Your assignment: Please filter the data down to the lines that include the word "KEYS" and copy them.

(Edit tracking data)
_ _ _ _
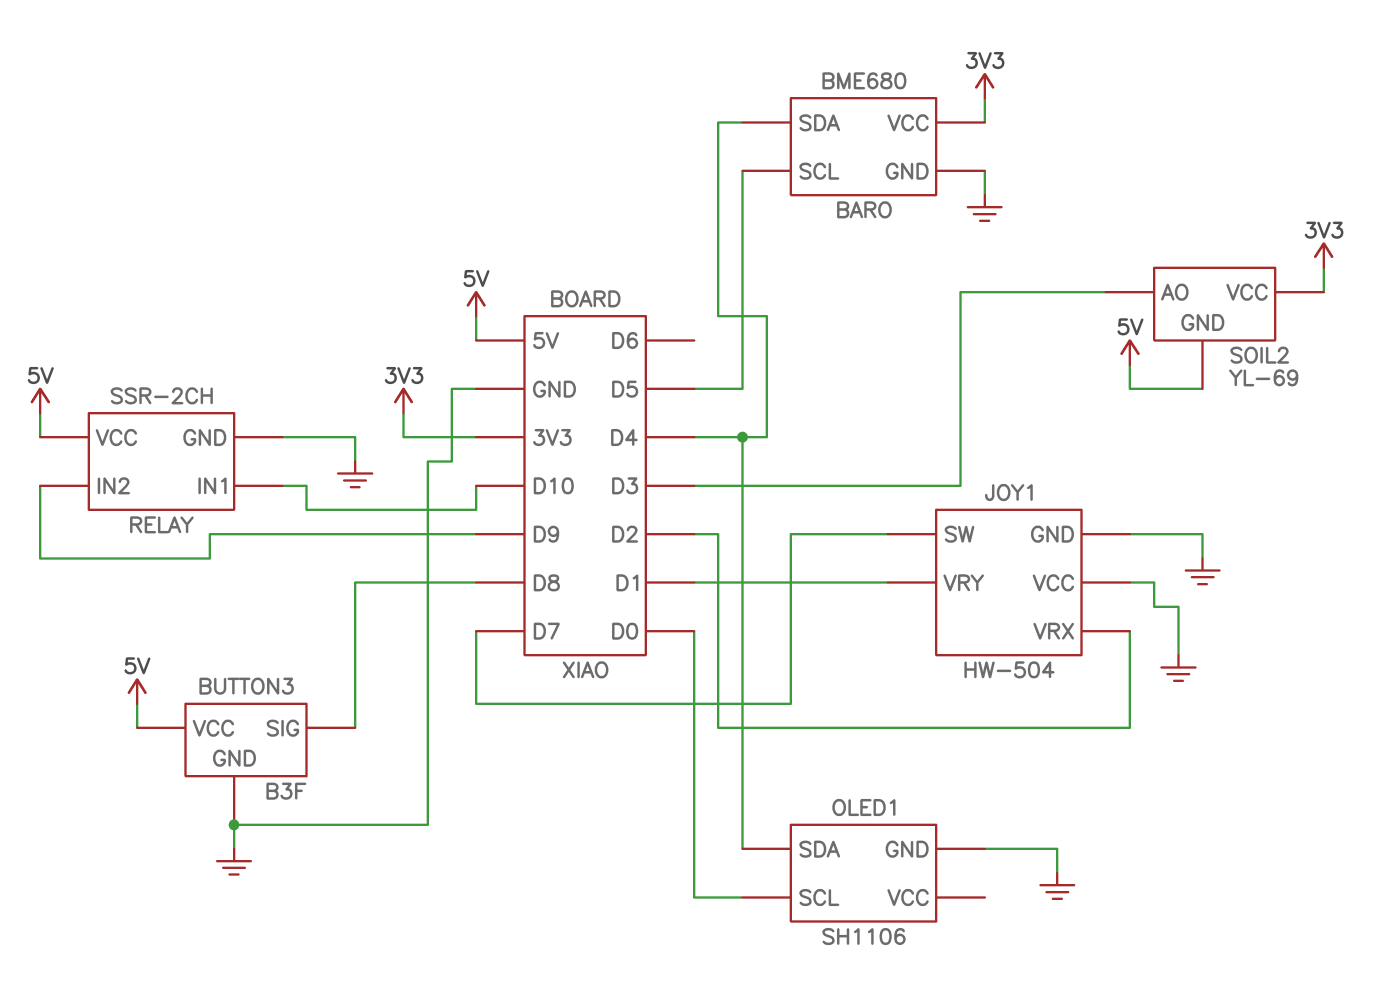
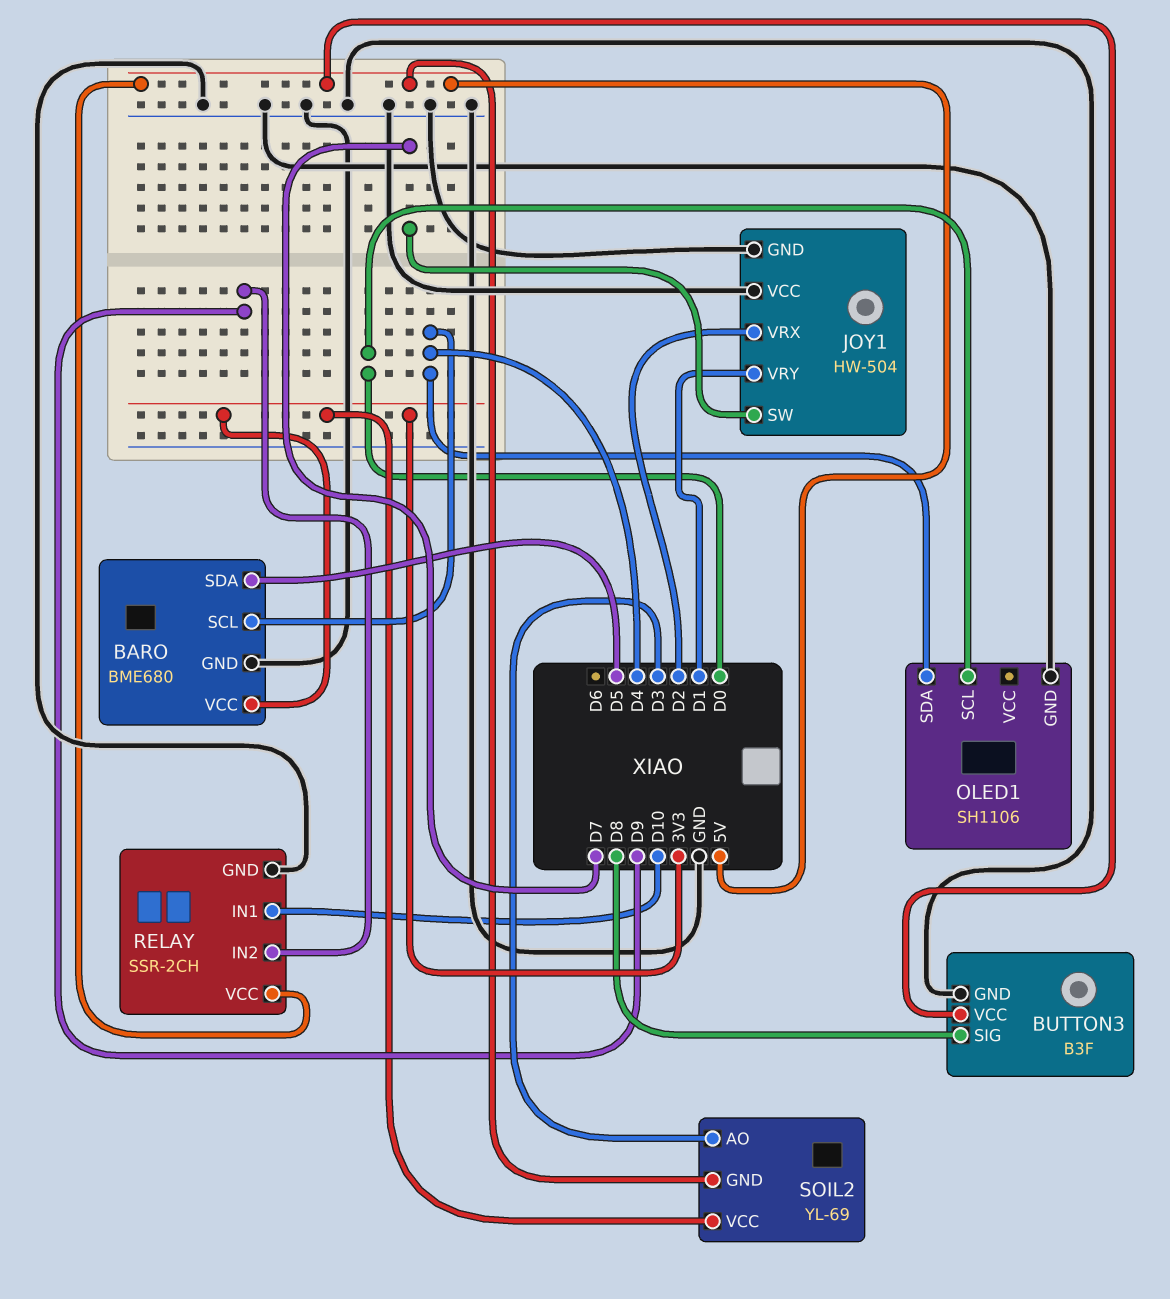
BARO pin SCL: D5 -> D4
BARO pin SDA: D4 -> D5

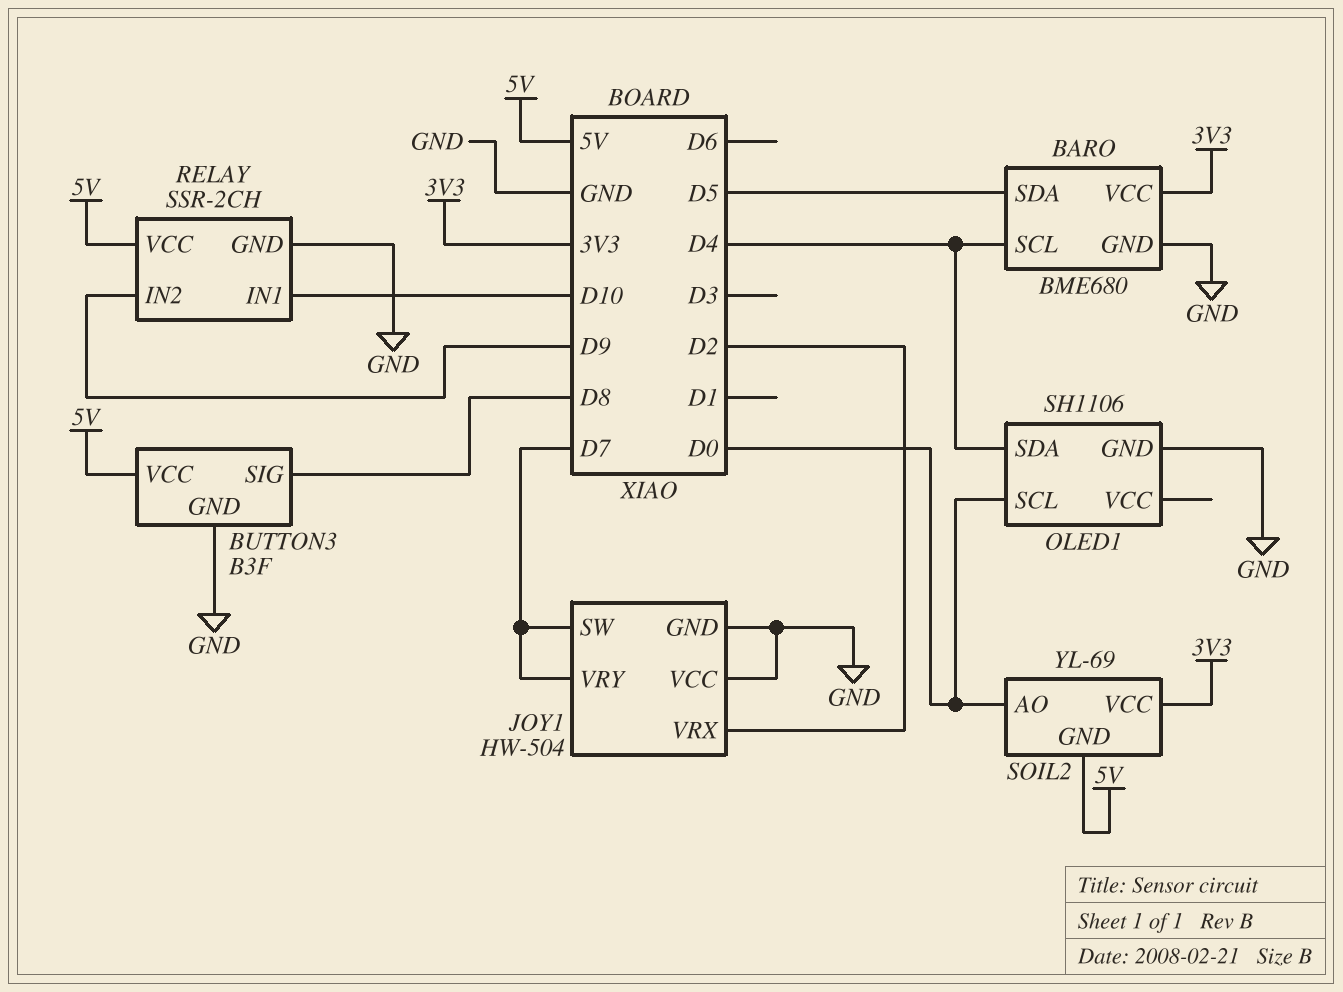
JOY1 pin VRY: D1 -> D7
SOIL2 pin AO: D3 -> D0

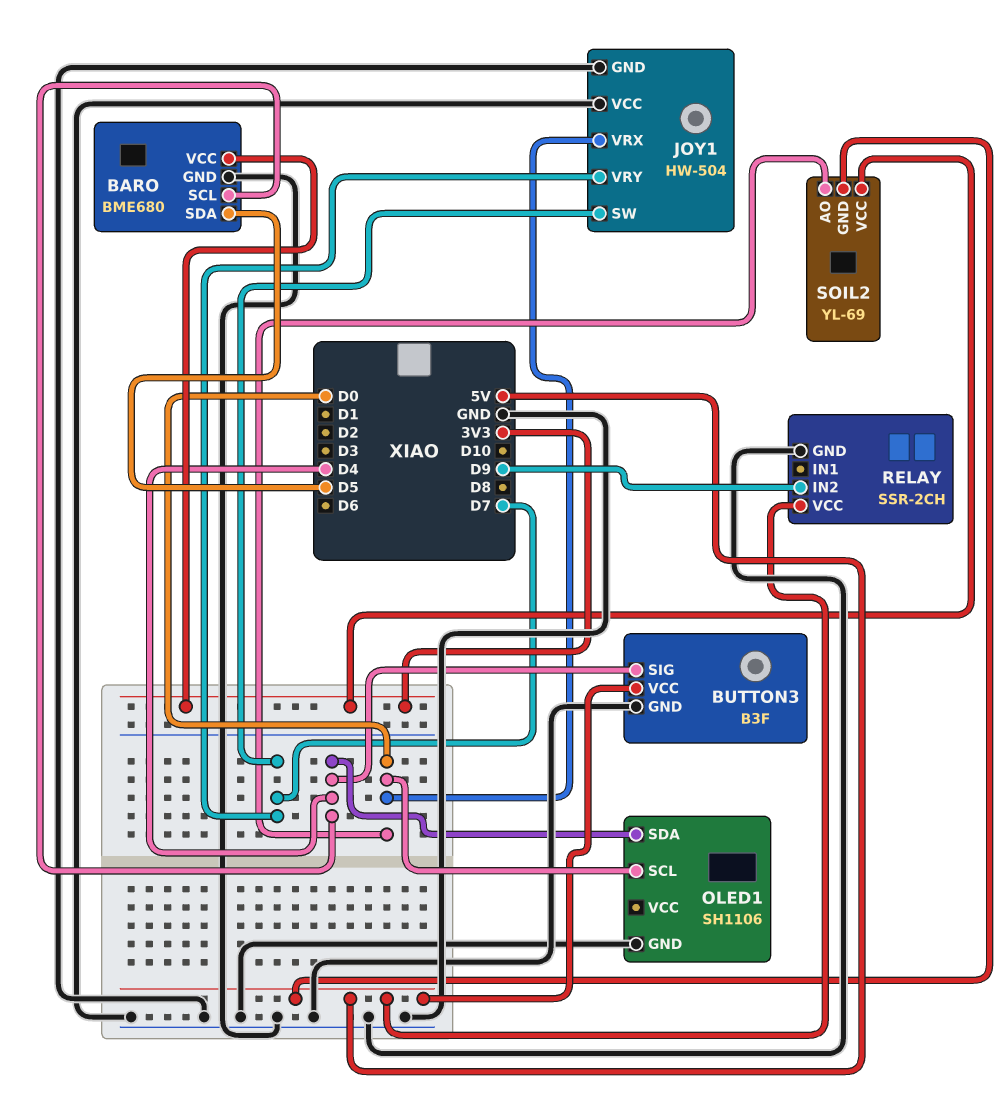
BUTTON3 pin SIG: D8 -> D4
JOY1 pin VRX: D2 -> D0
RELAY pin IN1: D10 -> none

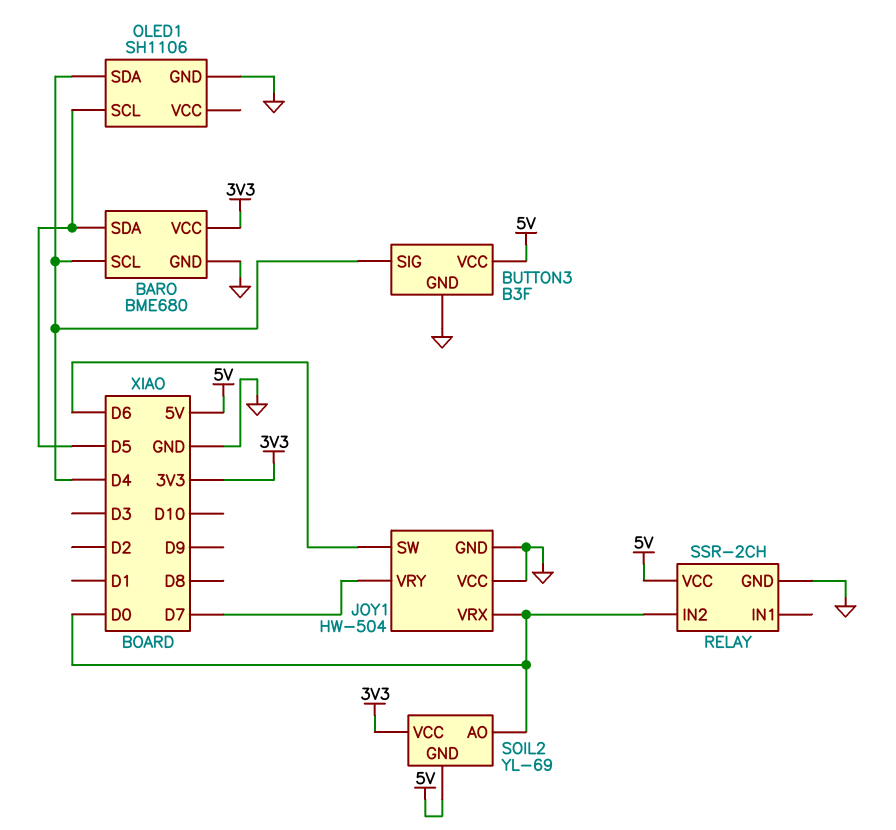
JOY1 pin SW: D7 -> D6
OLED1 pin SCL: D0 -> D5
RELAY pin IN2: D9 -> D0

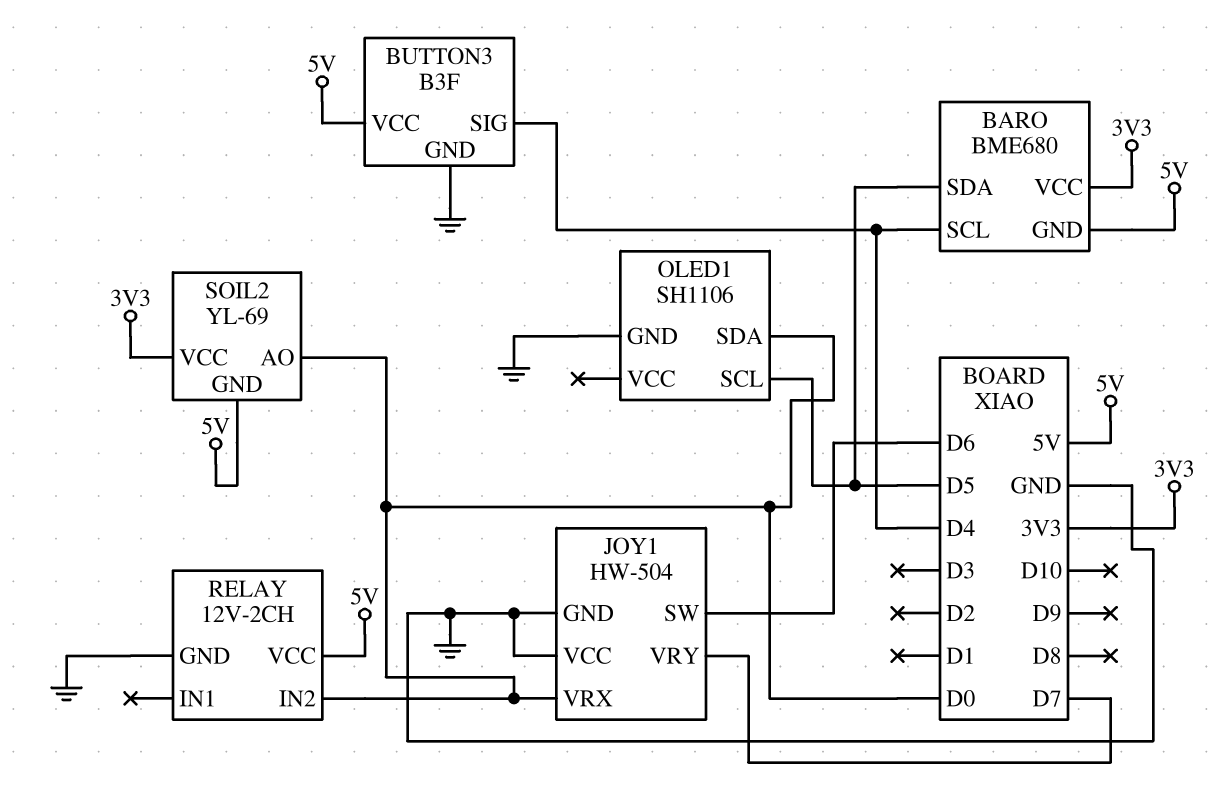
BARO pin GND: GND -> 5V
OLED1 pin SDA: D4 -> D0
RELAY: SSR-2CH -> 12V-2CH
_ _ _ _
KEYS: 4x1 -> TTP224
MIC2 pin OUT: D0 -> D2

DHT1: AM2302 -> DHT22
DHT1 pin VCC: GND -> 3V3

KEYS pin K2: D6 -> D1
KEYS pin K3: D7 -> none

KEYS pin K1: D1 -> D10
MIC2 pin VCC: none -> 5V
_ _ _ _
Expected output:
KEYS: 4x1 -> TTP224
KEYS pin K2: D6 -> D1
KEYS pin K3: D7 -> none
KEYS pin K1: D1 -> D10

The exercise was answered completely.